Ein Datenblock
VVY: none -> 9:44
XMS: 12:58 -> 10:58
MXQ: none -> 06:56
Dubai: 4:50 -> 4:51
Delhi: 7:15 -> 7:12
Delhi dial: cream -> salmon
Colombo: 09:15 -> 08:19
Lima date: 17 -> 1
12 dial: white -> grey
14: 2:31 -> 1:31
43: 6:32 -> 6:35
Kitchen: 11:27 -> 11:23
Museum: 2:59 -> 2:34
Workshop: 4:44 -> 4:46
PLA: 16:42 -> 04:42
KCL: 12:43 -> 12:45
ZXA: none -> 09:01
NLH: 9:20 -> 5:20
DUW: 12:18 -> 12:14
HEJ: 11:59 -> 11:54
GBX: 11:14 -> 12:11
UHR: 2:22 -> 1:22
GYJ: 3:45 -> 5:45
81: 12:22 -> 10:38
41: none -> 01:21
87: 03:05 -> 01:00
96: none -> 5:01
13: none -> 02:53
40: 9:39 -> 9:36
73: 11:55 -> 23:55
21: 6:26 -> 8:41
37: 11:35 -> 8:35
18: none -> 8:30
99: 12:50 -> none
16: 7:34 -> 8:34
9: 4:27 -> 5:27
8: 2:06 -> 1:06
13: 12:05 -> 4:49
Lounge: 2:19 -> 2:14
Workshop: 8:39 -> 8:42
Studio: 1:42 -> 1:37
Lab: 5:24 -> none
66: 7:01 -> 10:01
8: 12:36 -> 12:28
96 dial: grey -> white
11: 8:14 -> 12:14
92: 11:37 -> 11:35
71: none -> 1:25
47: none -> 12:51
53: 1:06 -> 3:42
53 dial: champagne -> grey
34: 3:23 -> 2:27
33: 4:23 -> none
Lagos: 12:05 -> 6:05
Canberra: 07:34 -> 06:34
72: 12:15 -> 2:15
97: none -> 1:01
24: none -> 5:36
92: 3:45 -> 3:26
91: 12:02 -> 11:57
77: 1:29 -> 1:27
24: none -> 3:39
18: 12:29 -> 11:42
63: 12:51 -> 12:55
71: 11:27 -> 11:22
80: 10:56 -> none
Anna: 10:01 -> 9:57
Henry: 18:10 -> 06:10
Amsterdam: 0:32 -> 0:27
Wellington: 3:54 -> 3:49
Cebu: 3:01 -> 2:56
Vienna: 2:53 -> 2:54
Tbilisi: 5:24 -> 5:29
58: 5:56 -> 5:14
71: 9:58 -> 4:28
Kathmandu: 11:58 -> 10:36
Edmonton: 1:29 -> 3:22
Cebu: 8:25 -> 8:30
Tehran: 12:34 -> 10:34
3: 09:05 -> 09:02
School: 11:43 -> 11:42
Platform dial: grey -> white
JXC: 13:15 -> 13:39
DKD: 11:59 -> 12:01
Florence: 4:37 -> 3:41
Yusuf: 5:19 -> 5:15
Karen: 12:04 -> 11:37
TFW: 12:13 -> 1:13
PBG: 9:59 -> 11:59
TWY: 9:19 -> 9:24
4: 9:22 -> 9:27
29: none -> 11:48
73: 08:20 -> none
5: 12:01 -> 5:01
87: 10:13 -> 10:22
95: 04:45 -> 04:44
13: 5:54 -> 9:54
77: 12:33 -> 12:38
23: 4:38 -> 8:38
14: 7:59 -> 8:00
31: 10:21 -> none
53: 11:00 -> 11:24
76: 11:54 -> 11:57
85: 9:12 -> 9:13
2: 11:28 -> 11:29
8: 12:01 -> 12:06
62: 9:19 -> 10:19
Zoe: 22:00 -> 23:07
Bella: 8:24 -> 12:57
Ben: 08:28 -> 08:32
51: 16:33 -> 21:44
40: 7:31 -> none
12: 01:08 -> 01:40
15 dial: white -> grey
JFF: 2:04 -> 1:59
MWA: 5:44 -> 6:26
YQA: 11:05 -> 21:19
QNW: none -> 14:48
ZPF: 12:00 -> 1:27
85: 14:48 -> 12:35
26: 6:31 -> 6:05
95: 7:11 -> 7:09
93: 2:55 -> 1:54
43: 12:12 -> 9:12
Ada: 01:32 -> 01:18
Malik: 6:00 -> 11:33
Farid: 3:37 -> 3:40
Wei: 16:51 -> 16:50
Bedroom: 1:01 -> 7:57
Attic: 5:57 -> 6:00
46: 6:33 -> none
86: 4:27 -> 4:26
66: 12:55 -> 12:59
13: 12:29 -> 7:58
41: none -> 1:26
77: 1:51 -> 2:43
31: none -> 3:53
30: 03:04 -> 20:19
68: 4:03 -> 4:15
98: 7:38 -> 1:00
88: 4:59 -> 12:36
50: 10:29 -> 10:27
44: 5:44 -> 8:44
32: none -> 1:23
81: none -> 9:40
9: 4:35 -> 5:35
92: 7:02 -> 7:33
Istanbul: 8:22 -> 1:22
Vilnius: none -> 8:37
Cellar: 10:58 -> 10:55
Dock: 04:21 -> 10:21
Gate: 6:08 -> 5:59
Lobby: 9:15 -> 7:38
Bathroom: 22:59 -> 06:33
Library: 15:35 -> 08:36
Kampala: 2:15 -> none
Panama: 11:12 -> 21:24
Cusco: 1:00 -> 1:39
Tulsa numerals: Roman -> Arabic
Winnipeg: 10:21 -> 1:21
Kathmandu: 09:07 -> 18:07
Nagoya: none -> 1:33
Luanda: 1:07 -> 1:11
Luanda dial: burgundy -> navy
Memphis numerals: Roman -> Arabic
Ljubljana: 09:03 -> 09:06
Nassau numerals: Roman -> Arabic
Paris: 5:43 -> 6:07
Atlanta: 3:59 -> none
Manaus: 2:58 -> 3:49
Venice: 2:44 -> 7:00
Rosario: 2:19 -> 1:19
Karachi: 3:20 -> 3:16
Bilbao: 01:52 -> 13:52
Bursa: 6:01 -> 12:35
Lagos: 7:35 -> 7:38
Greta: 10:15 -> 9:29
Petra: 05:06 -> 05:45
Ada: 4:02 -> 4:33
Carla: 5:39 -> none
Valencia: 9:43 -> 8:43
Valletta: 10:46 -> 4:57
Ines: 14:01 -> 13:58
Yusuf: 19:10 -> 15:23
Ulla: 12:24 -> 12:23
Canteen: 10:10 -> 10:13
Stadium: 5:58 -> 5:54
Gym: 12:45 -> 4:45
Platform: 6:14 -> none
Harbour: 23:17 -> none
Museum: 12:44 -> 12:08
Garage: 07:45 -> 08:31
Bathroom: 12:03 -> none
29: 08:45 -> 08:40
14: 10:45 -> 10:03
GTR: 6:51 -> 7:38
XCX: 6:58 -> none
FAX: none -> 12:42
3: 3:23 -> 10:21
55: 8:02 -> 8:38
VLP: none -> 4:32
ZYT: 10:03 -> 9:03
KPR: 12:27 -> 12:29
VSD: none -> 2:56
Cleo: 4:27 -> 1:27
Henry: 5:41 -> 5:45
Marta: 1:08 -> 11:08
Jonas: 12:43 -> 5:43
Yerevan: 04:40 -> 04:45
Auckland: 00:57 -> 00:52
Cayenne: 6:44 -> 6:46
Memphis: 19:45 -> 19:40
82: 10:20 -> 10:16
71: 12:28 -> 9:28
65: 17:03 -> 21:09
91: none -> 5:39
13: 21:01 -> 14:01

# [Die Aufgabe]
Schreibe sämtliche Zeilen des Datenblocks unverändert ab.

# [Ergebnis]
VVY: none -> 9:44
XMS: 12:58 -> 10:58
MXQ: none -> 06:56
Dubai: 4:50 -> 4:51
Delhi: 7:15 -> 7:12
Delhi dial: cream -> salmon
Colombo: 09:15 -> 08:19
Lima date: 17 -> 1
12 dial: white -> grey
14: 2:31 -> 1:31
43: 6:32 -> 6:35
Kitchen: 11:27 -> 11:23
Museum: 2:59 -> 2:34
Workshop: 4:44 -> 4:46
PLA: 16:42 -> 04:42
KCL: 12:43 -> 12:45
ZXA: none -> 09:01
NLH: 9:20 -> 5:20
DUW: 12:18 -> 12:14
HEJ: 11:59 -> 11:54
GBX: 11:14 -> 12:11
UHR: 2:22 -> 1:22
GYJ: 3:45 -> 5:45
81: 12:22 -> 10:38
41: none -> 01:21
87: 03:05 -> 01:00
96: none -> 5:01
13: none -> 02:53
40: 9:39 -> 9:36
73: 11:55 -> 23:55
21: 6:26 -> 8:41
37: 11:35 -> 8:35
18: none -> 8:30
99: 12:50 -> none
16: 7:34 -> 8:34
9: 4:27 -> 5:27
8: 2:06 -> 1:06
13: 12:05 -> 4:49
Lounge: 2:19 -> 2:14
Workshop: 8:39 -> 8:42
Studio: 1:42 -> 1:37
Lab: 5:24 -> none
66: 7:01 -> 10:01
8: 12:36 -> 12:28
96 dial: grey -> white
11: 8:14 -> 12:14
92: 11:37 -> 11:35
71: none -> 1:25
47: none -> 12:51
53: 1:06 -> 3:42
53 dial: champagne -> grey
34: 3:23 -> 2:27
33: 4:23 -> none
Lagos: 12:05 -> 6:05
Canberra: 07:34 -> 06:34
72: 12:15 -> 2:15
97: none -> 1:01
24: none -> 5:36
92: 3:45 -> 3:26
91: 12:02 -> 11:57
77: 1:29 -> 1:27
24: none -> 3:39
18: 12:29 -> 11:42
63: 12:51 -> 12:55
71: 11:27 -> 11:22
80: 10:56 -> none
Anna: 10:01 -> 9:57
Henry: 18:10 -> 06:10
Amsterdam: 0:32 -> 0:27
Wellington: 3:54 -> 3:49
Cebu: 3:01 -> 2:56
Vienna: 2:53 -> 2:54
Tbilisi: 5:24 -> 5:29
58: 5:56 -> 5:14
71: 9:58 -> 4:28
Kathmandu: 11:58 -> 10:36
Edmonton: 1:29 -> 3:22
Cebu: 8:25 -> 8:30
Tehran: 12:34 -> 10:34
3: 09:05 -> 09:02
School: 11:43 -> 11:42
Platform dial: grey -> white
JXC: 13:15 -> 13:39
DKD: 11:59 -> 12:01
Florence: 4:37 -> 3:41
Yusuf: 5:19 -> 5:15
Karen: 12:04 -> 11:37
TFW: 12:13 -> 1:13
PBG: 9:59 -> 11:59
TWY: 9:19 -> 9:24
4: 9:22 -> 9:27
29: none -> 11:48
73: 08:20 -> none
5: 12:01 -> 5:01
87: 10:13 -> 10:22
95: 04:45 -> 04:44
13: 5:54 -> 9:54
77: 12:33 -> 12:38
23: 4:38 -> 8:38
14: 7:59 -> 8:00
31: 10:21 -> none
53: 11:00 -> 11:24
76: 11:54 -> 11:57
85: 9:12 -> 9:13
2: 11:28 -> 11:29
8: 12:01 -> 12:06
62: 9:19 -> 10:19
Zoe: 22:00 -> 23:07
Bella: 8:24 -> 12:57
Ben: 08:28 -> 08:32
51: 16:33 -> 21:44
40: 7:31 -> none
12: 01:08 -> 01:40
15 dial: white -> grey
JFF: 2:04 -> 1:59
MWA: 5:44 -> 6:26
YQA: 11:05 -> 21:19
QNW: none -> 14:48
ZPF: 12:00 -> 1:27
85: 14:48 -> 12:35
26: 6:31 -> 6:05
95: 7:11 -> 7:09
93: 2:55 -> 1:54
43: 12:12 -> 9:12
Ada: 01:32 -> 01:18
Malik: 6:00 -> 11:33
Farid: 3:37 -> 3:40
Wei: 16:51 -> 16:50
Bedroom: 1:01 -> 7:57
Attic: 5:57 -> 6:00
46: 6:33 -> none
86: 4:27 -> 4:26
66: 12:55 -> 12:59
13: 12:29 -> 7:58
41: none -> 1:26
77: 1:51 -> 2:43
31: none -> 3:53
30: 03:04 -> 20:19
68: 4:03 -> 4:15
98: 7:38 -> 1:00
88: 4:59 -> 12:36
50: 10:29 -> 10:27
44: 5:44 -> 8:44
32: none -> 1:23
81: none -> 9:40
9: 4:35 -> 5:35
92: 7:02 -> 7:33
Istanbul: 8:22 -> 1:22
Vilnius: none -> 8:37
Cellar: 10:58 -> 10:55
Dock: 04:21 -> 10:21
Gate: 6:08 -> 5:59
Lobby: 9:15 -> 7:38
Bathroom: 22:59 -> 06:33
Library: 15:35 -> 08:36
Kampala: 2:15 -> none
Panama: 11:12 -> 21:24
Cusco: 1:00 -> 1:39
Tulsa numerals: Roman -> Arabic
Winnipeg: 10:21 -> 1:21
Kathmandu: 09:07 -> 18:07
Nagoya: none -> 1:33
Luanda: 1:07 -> 1:11
Luanda dial: burgundy -> navy
Memphis numerals: Roman -> Arabic
Ljubljana: 09:03 -> 09:06
Nassau numerals: Roman -> Arabic
Paris: 5:43 -> 6:07
Atlanta: 3:59 -> none
Manaus: 2:58 -> 3:49
Venice: 2:44 -> 7:00
Rosario: 2:19 -> 1:19
Karachi: 3:20 -> 3:16
Bilbao: 01:52 -> 13:52
Bursa: 6:01 -> 12:35
Lagos: 7:35 -> 7:38
Greta: 10:15 -> 9:29
Petra: 05:06 -> 05:45
Ada: 4:02 -> 4:33
Carla: 5:39 -> none
Valencia: 9:43 -> 8:43
Valletta: 10:46 -> 4:57
Ines: 14:01 -> 13:58
Yusuf: 19:10 -> 15:23
Ulla: 12:24 -> 12:23
Canteen: 10:10 -> 10:13
Stadium: 5:58 -> 5:54
Gym: 12:45 -> 4:45
Platform: 6:14 -> none
Harbour: 23:17 -> none
Museum: 12:44 -> 12:08
Garage: 07:45 -> 08:31
Bathroom: 12:03 -> none
29: 08:45 -> 08:40
14: 10:45 -> 10:03
GTR: 6:51 -> 7:38
XCX: 6:58 -> none
FAX: none -> 12:42
3: 3:23 -> 10:21
55: 8:02 -> 8:38
VLP: none -> 4:32
ZYT: 10:03 -> 9:03
KPR: 12:27 -> 12:29
VSD: none -> 2:56
Cleo: 4:27 -> 1:27
Henry: 5:41 -> 5:45
Marta: 1:08 -> 11:08
Jonas: 12:43 -> 5:43
Yerevan: 04:40 -> 04:45
Auckland: 00:57 -> 00:52
Cayenne: 6:44 -> 6:46
Memphis: 19:45 -> 19:40
82: 10:20 -> 10:16
71: 12:28 -> 9:28
65: 17:03 -> 21:09
91: none -> 5:39
13: 21:01 -> 14:01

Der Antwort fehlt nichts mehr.